**DATA IN THIS EXERCISE:**
+ + +

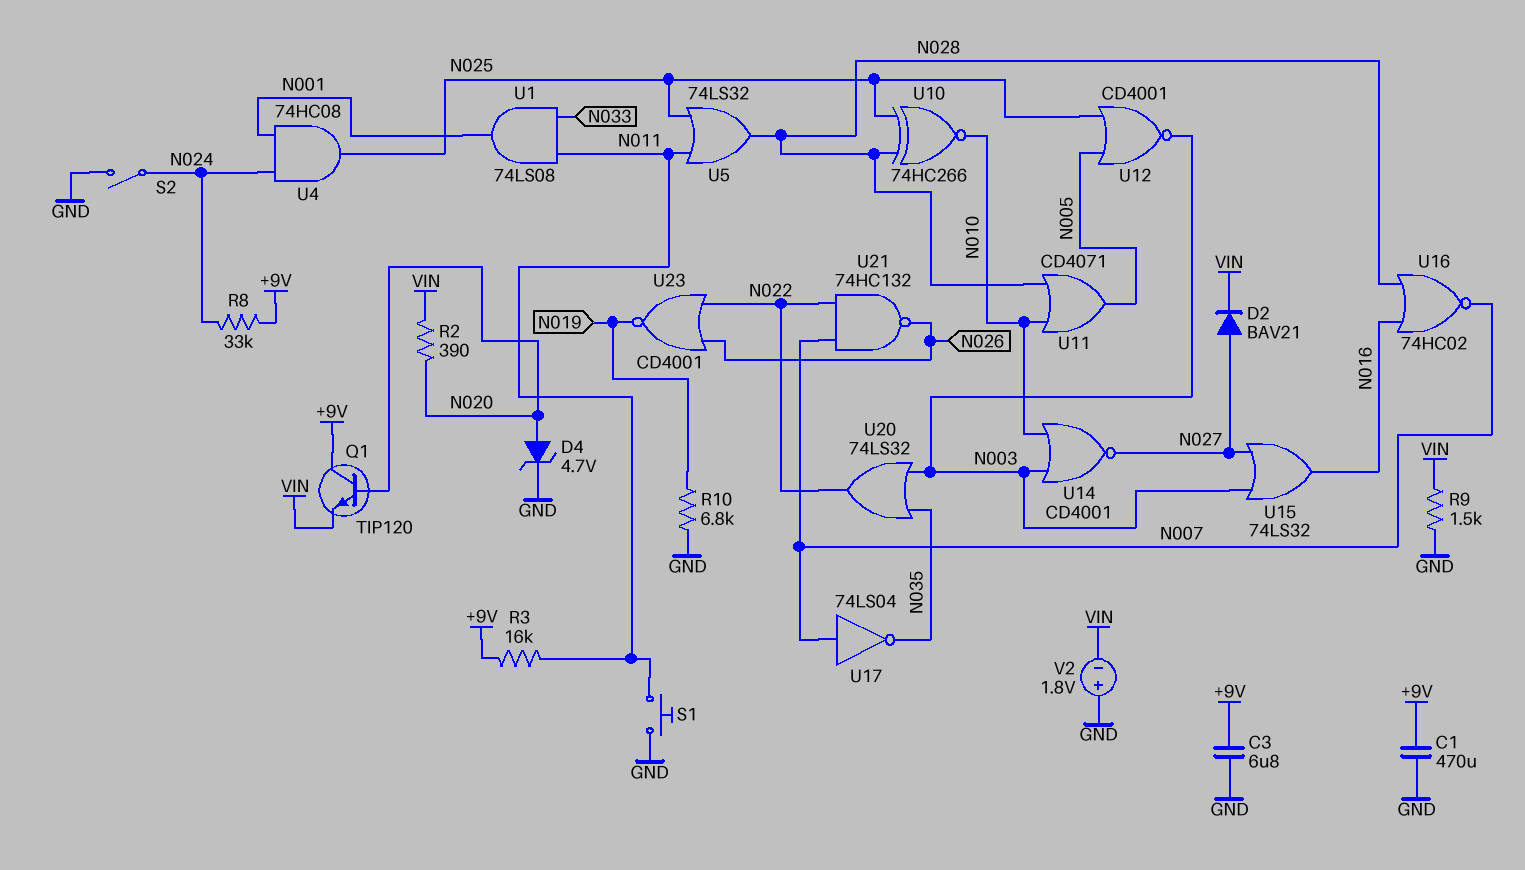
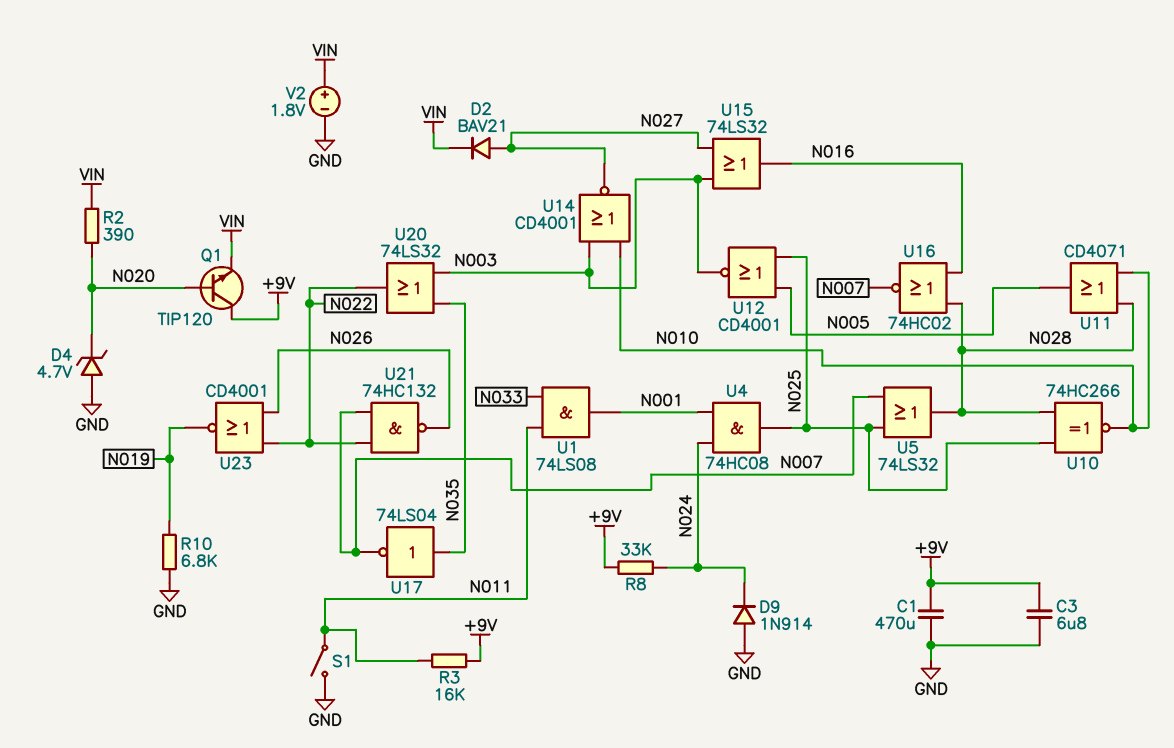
D4: zener 4.7V (A N020, K GND) -> zener 4.7V (A GND, K N020)
D9: none -> diode 1N914 (A GND, K N024)
R9: 1.5k (GND, VIN) -> none
S1: button (GND, N011) -> switch (GND, N011)
S2: switch (GND, N024) -> none
U5: OR 74LS32 (in N011, in N025, out N028) -> OR 74LS32 (in N007, in N025, out N028)
U17: NOT 74LS04 (in N007, out N035) -> NOT 74LS04 (in N035, out N007)
V2: 1.8V (plus GND, minus VIN) -> 1.8V (plus VIN, minus GND)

+ + +

**ABOUT THIS EXERCISE:** Before copying the material, set its pictures aside; then transcribe it word for word.

**TASK RESULT:**
D4: zener 4.7V (A N020, K GND) -> zener 4.7V (A GND, K N020)
D9: none -> diode 1N914 (A GND, K N024)
R9: 1.5k (GND, VIN) -> none
S1: button (GND, N011) -> switch (GND, N011)
S2: switch (GND, N024) -> none
U5: OR 74LS32 (in N011, in N025, out N028) -> OR 74LS32 (in N007, in N025, out N028)
U17: NOT 74LS04 (in N007, out N035) -> NOT 74LS04 (in N035, out N007)
V2: 1.8V (plus GND, minus VIN) -> 1.8V (plus VIN, minus GND)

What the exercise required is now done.